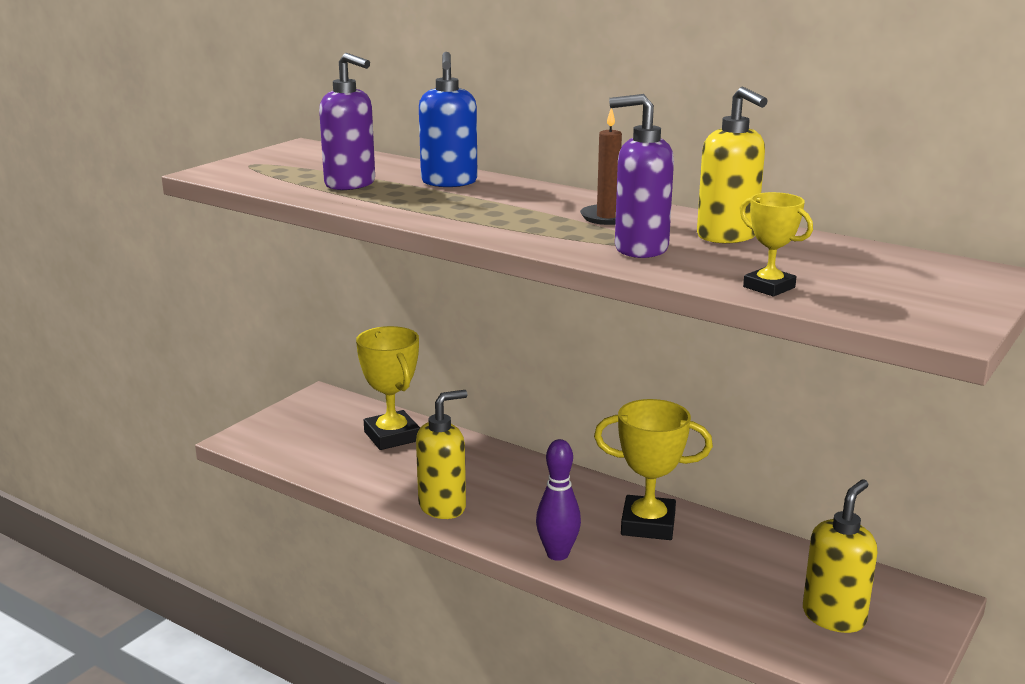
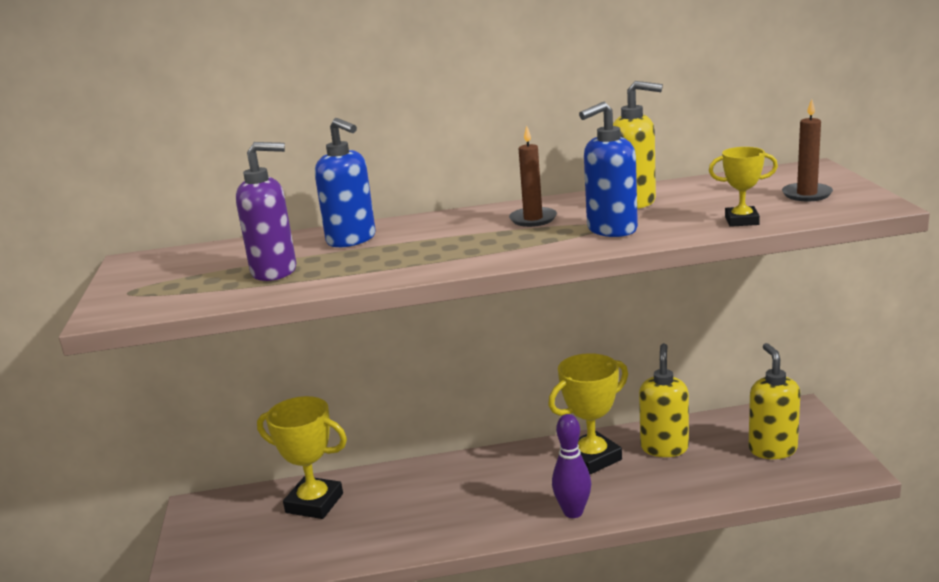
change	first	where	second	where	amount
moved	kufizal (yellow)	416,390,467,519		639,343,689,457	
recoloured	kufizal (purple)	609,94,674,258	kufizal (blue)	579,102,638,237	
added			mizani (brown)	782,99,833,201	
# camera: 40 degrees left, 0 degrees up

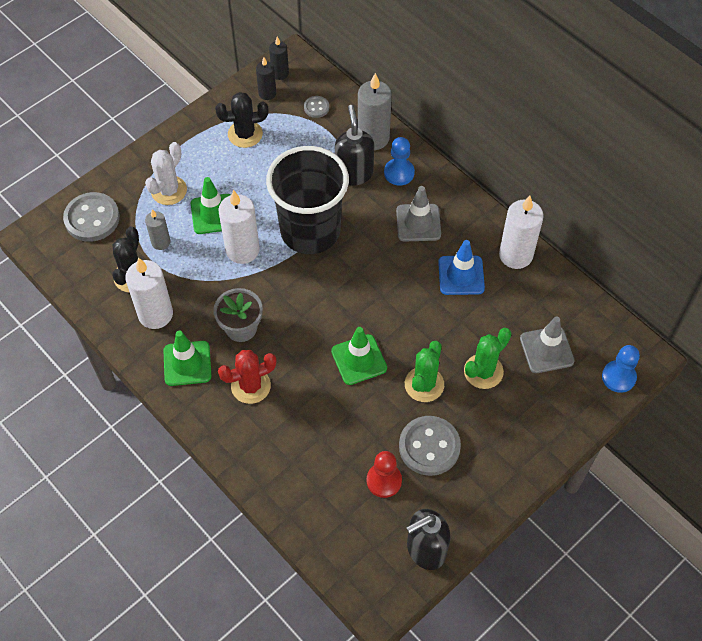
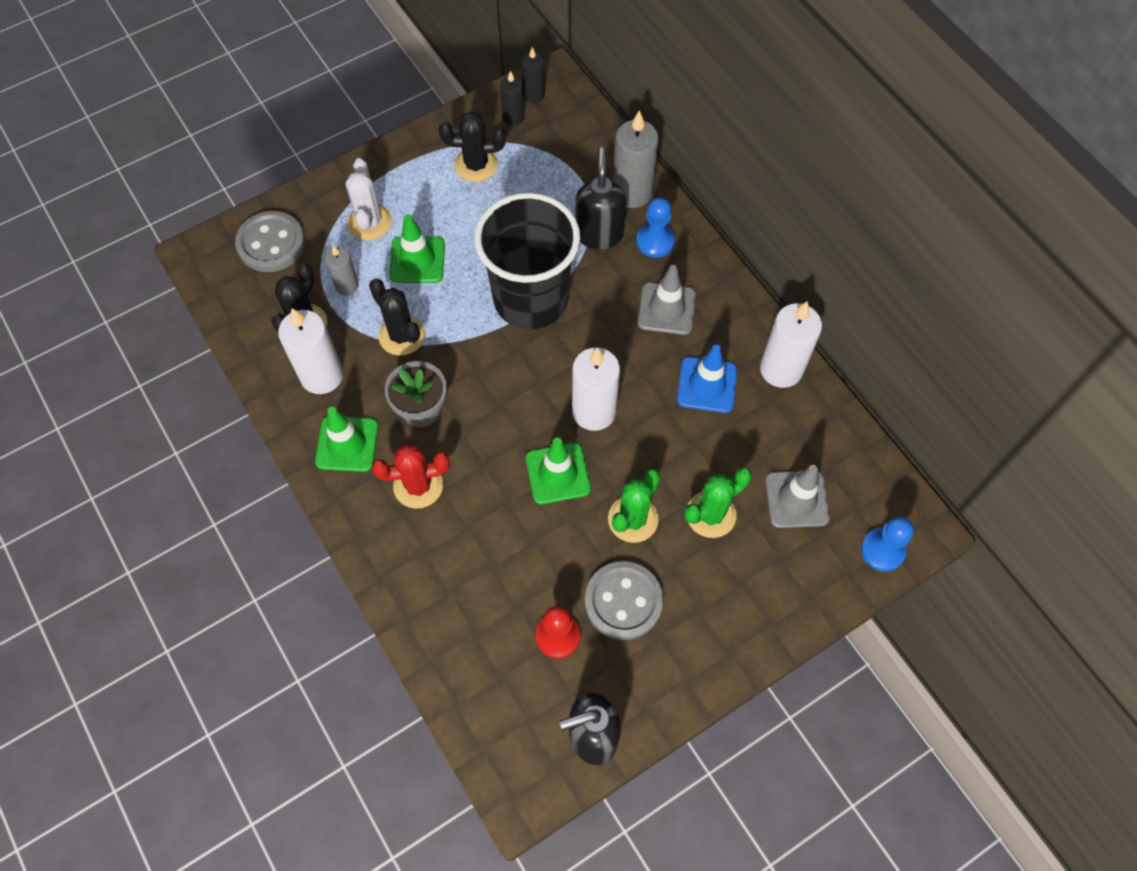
change	first	where	second	where	amount
turned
************
Work required: Find each line in the data above with the word "kufizal", then copy it.

Exercise output:
moved	kufizal (yellow)	416,390,467,519		639,343,689,457	
recoloured	kufizal (purple)	609,94,674,258	kufizal (blue)	579,102,638,237	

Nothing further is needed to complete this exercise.